Please repeat exactly the lines below from the line with "TR2: NMOS 2N7002" to the line with "SW1: switch (0V, RESET) -> none", including both, and leave out every picture.
------------------------------------------------
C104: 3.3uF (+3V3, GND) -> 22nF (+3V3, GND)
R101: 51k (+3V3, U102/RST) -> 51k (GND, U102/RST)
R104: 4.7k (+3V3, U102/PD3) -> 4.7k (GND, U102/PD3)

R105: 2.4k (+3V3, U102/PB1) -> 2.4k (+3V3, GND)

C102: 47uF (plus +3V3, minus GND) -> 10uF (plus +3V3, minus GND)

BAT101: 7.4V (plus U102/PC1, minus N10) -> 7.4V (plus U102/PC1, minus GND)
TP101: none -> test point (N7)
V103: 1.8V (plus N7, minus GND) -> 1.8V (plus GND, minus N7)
------------------------------------------------
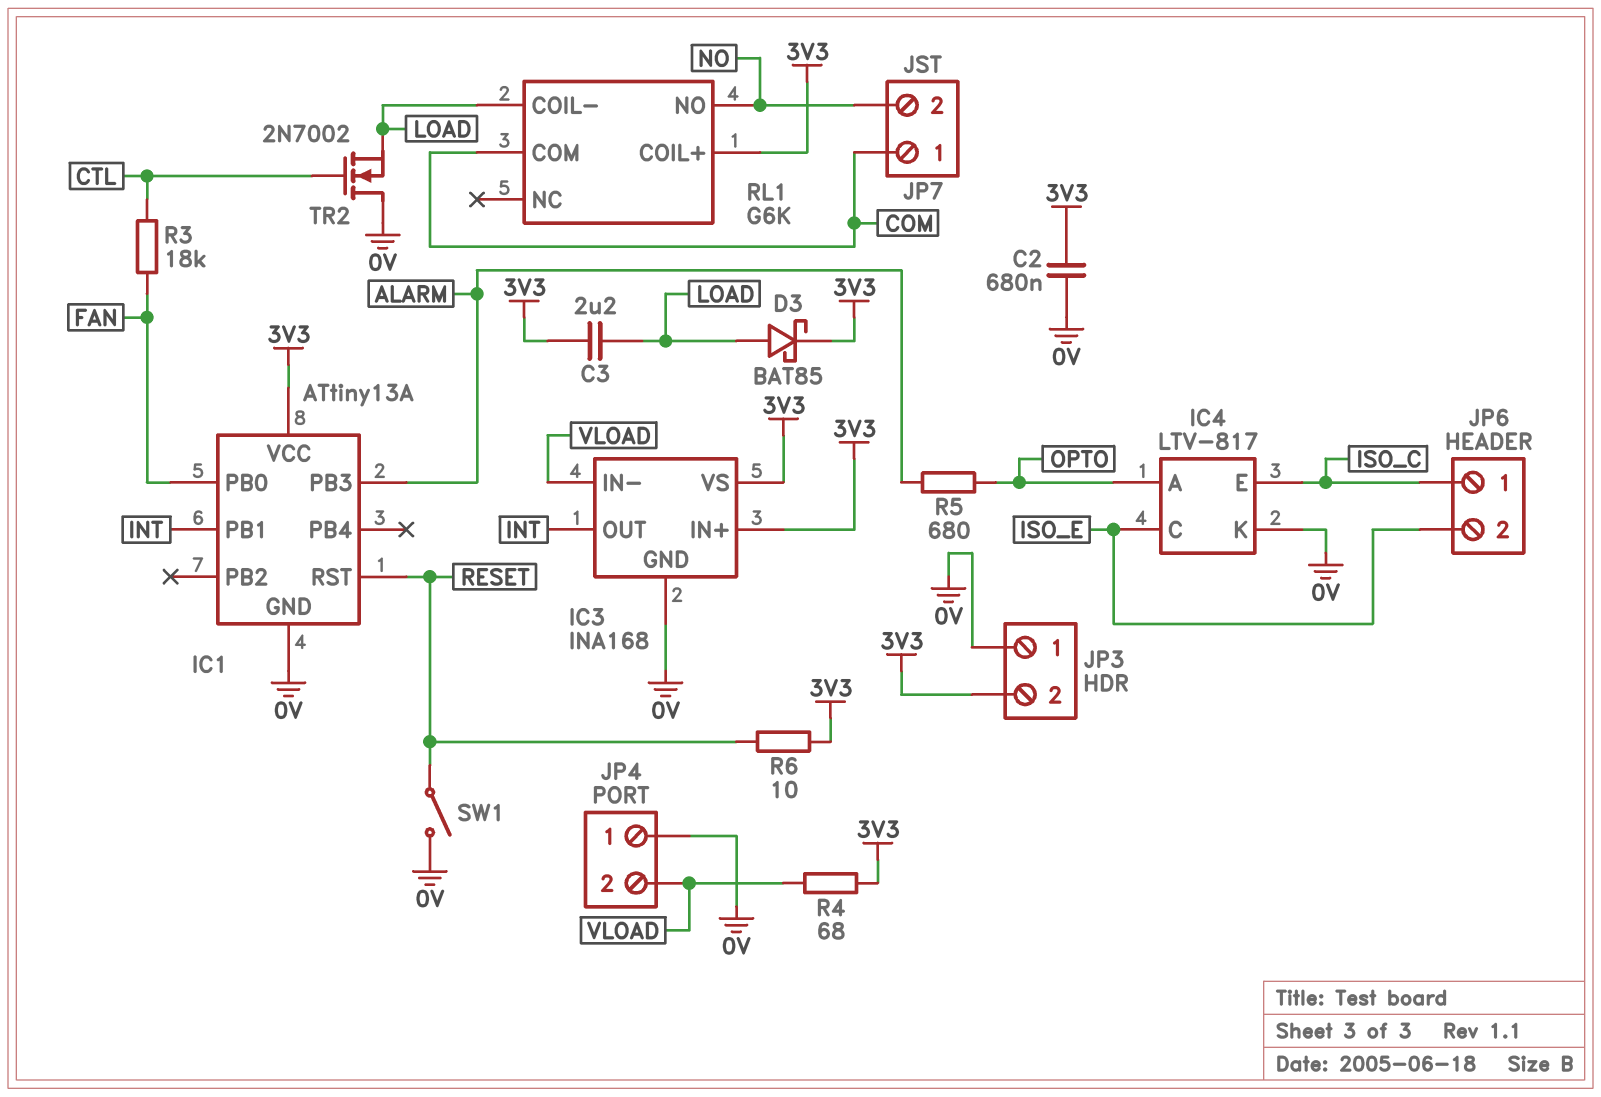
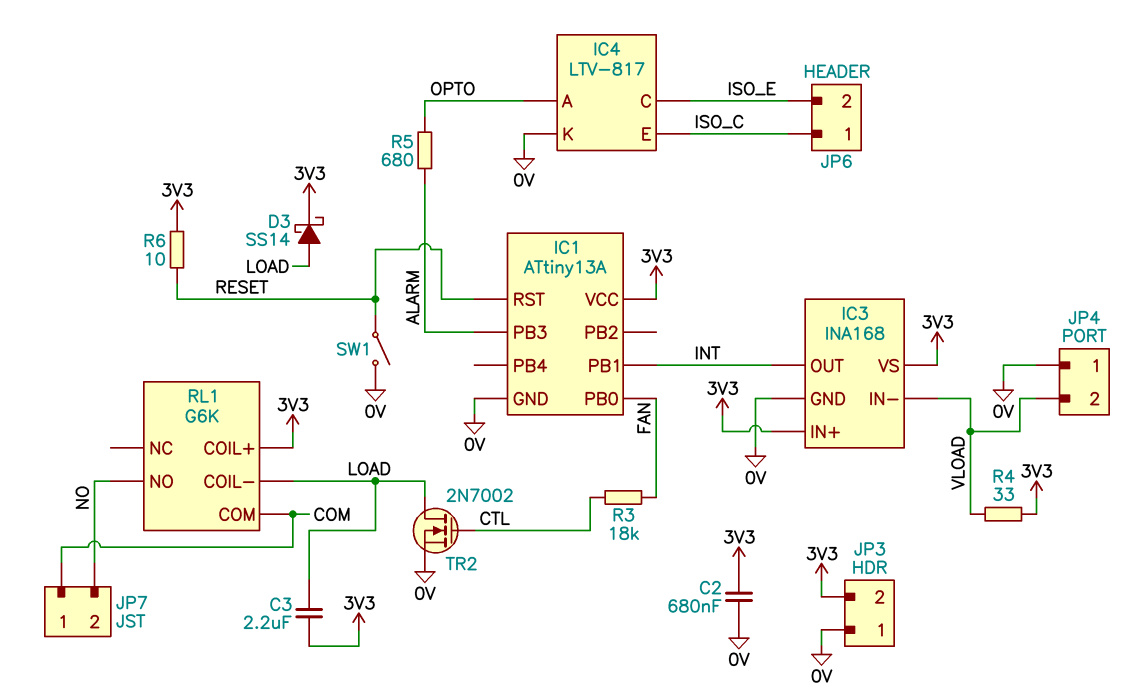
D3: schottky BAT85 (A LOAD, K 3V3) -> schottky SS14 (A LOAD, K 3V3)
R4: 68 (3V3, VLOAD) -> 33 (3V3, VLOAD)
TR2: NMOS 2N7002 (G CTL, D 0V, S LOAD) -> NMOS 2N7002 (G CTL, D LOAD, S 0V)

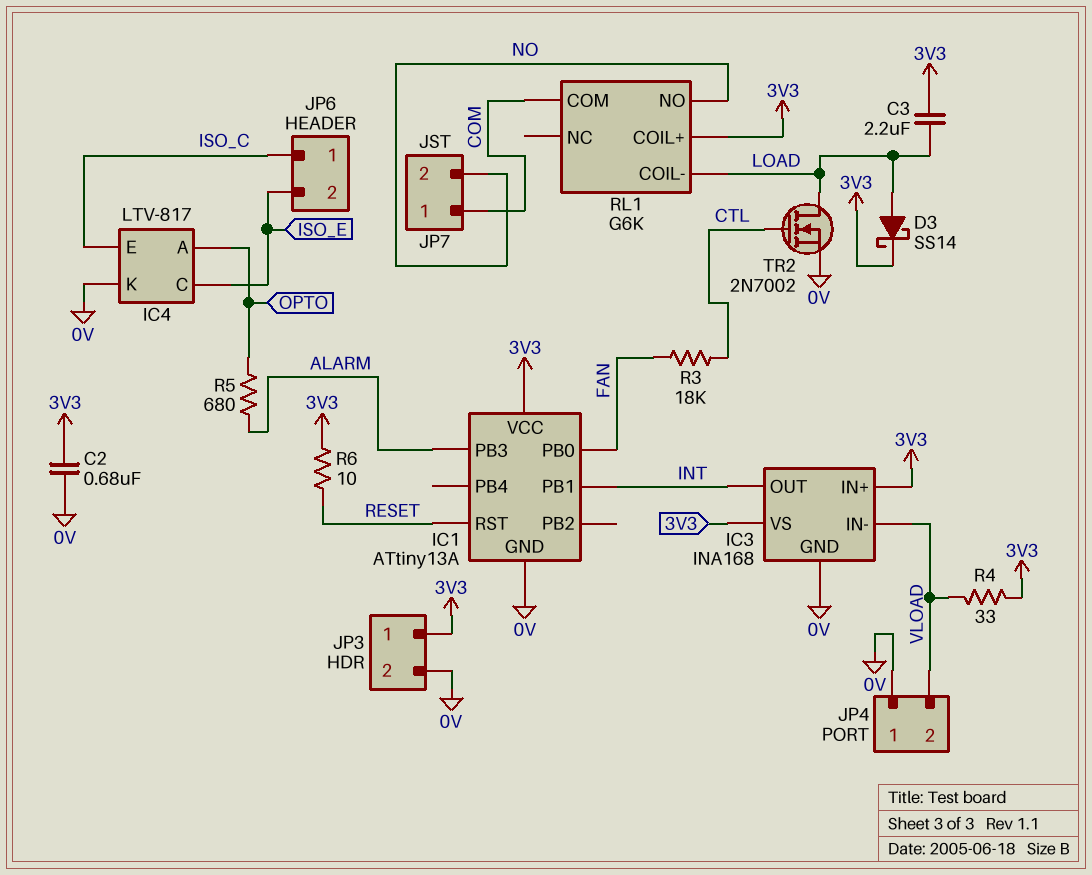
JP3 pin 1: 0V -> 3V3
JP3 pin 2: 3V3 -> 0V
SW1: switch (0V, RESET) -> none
------------------------------------------------
Response for this exercise:
TR2: NMOS 2N7002 (G CTL, D 0V, S LOAD) -> NMOS 2N7002 (G CTL, D LOAD, S 0V)

JP3 pin 1: 0V -> 3V3
JP3 pin 2: 3V3 -> 0V
SW1: switch (0V, RESET) -> none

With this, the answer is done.